_Object state change records_
◆ ◆ ◆
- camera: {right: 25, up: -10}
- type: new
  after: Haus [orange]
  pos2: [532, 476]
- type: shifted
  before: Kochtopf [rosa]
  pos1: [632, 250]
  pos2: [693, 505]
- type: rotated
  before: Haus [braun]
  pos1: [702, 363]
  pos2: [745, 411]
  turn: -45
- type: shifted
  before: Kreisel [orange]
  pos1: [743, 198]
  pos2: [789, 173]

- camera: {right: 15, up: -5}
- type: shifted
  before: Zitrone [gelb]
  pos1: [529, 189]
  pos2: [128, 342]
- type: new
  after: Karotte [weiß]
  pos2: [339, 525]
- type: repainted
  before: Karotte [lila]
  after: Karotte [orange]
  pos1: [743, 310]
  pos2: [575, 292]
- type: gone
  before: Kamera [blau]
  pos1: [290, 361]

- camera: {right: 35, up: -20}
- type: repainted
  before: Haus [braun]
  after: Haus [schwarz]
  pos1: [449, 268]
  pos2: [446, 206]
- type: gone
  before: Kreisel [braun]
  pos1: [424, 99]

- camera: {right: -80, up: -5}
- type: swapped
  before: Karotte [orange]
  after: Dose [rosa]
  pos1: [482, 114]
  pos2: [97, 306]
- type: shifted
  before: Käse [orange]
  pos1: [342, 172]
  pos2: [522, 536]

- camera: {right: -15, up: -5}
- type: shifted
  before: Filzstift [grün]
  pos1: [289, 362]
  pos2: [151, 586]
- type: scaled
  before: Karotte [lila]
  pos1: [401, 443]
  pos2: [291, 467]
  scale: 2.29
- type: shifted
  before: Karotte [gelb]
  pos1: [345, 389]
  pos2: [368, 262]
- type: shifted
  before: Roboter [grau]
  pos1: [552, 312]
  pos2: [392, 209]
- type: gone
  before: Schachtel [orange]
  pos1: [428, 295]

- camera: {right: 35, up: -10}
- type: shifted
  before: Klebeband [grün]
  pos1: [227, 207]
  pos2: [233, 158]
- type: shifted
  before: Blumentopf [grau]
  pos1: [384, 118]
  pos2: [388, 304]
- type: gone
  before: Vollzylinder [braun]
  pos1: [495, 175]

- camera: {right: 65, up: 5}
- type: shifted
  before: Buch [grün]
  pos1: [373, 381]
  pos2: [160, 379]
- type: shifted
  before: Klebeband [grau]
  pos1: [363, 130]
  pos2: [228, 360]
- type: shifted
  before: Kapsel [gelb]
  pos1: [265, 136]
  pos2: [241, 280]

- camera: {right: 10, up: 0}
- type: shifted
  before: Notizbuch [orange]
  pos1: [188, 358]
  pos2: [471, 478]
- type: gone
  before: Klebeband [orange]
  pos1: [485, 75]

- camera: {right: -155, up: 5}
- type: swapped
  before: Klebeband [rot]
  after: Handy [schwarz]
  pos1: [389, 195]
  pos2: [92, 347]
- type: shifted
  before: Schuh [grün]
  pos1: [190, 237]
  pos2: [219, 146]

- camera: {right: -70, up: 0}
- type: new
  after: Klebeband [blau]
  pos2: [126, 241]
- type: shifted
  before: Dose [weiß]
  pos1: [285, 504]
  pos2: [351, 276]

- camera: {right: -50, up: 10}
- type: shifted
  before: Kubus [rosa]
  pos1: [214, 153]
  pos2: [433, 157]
◆ ◆ ◆
_Try it_
Top to bottom, set down the entries above word for word.

_Exercise result_
- camera: {right: 25, up: -10}
- type: new
  after: Haus [orange]
  pos2: [532, 476]
- type: shifted
  before: Kochtopf [rosa]
  pos1: [632, 250]
  pos2: [693, 505]
- type: rotated
  before: Haus [braun]
  pos1: [702, 363]
  pos2: [745, 411]
  turn: -45
- type: shifted
  before: Kreisel [orange]
  pos1: [743, 198]
  pos2: [789, 173]

- camera: {right: 15, up: -5}
- type: shifted
  before: Zitrone [gelb]
  pos1: [529, 189]
  pos2: [128, 342]
- type: new
  after: Karotte [weiß]
  pos2: [339, 525]
- type: repainted
  before: Karotte [lila]
  after: Karotte [orange]
  pos1: [743, 310]
  pos2: [575, 292]
- type: gone
  before: Kamera [blau]
  pos1: [290, 361]

- camera: {right: 35, up: -20}
- type: repainted
  before: Haus [braun]
  after: Haus [schwarz]
  pos1: [449, 268]
  pos2: [446, 206]
- type: gone
  before: Kreisel [braun]
  pos1: [424, 99]

- camera: {right: -80, up: -5}
- type: swapped
  before: Karotte [orange]
  after: Dose [rosa]
  pos1: [482, 114]
  pos2: [97, 306]
- type: shifted
  before: Käse [orange]
  pos1: [342, 172]
  pos2: [522, 536]

- camera: {right: -15, up: -5}
- type: shifted
  before: Filzstift [grün]
  pos1: [289, 362]
  pos2: [151, 586]
- type: scaled
  before: Karotte [lila]
  pos1: [401, 443]
  pos2: [291, 467]
  scale: 2.29
- type: shifted
  before: Karotte [gelb]
  pos1: [345, 389]
  pos2: [368, 262]
- type: shifted
  before: Roboter [grau]
  pos1: [552, 312]
  pos2: [392, 209]
- type: gone
  before: Schachtel [orange]
  pos1: [428, 295]

- camera: {right: 35, up: -10}
- type: shifted
  before: Klebeband [grün]
  pos1: [227, 207]
  pos2: [233, 158]
- type: shifted
  before: Blumentopf [grau]
  pos1: [384, 118]
  pos2: [388, 304]
- type: gone
  before: Vollzylinder [braun]
  pos1: [495, 175]

- camera: {right: 65, up: 5}
- type: shifted
  before: Buch [grün]
  pos1: [373, 381]
  pos2: [160, 379]
- type: shifted
  before: Klebeband [grau]
  pos1: [363, 130]
  pos2: [228, 360]
- type: shifted
  before: Kapsel [gelb]
  pos1: [265, 136]
  pos2: [241, 280]

- camera: {right: 10, up: 0}
- type: shifted
  before: Notizbuch [orange]
  pos1: [188, 358]
  pos2: [471, 478]
- type: gone
  before: Klebeband [orange]
  pos1: [485, 75]

- camera: {right: -155, up: 5}
- type: swapped
  before: Klebeband [rot]
  after: Handy [schwarz]
  pos1: [389, 195]
  pos2: [92, 347]
- type: shifted
  before: Schuh [grün]
  pos1: [190, 237]
  pos2: [219, 146]

- camera: {right: -70, up: 0}
- type: new
  after: Klebeband [blau]
  pos2: [126, 241]
- type: shifted
  before: Dose [weiß]
  pos1: [285, 504]
  pos2: [351, 276]

- camera: {right: -50, up: 10}
- type: shifted
  before: Kubus [rosa]
  pos1: [214, 153]
  pos2: [433, 157]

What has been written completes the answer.